# What this task involves
Below are some records. Print exactly the lines between the one holding "black square: (107, 284)" and the one holding "green arrow: (204, 854) -> (176, 798), moved", inclusive, and nothing else.

# Data shown

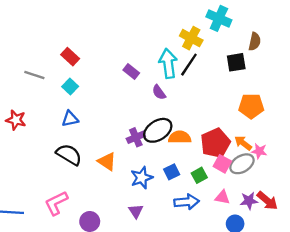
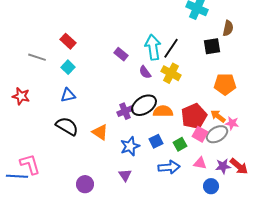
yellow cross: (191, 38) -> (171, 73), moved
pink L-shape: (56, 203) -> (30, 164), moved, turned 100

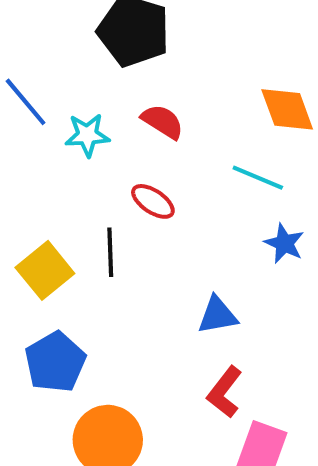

==

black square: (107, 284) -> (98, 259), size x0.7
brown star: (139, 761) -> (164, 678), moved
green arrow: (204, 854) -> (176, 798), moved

# Response to this exercise
black square: (107, 284) -> (98, 259), size x0.7
brown star: (139, 761) -> (164, 678), moved
green arrow: (204, 854) -> (176, 798), moved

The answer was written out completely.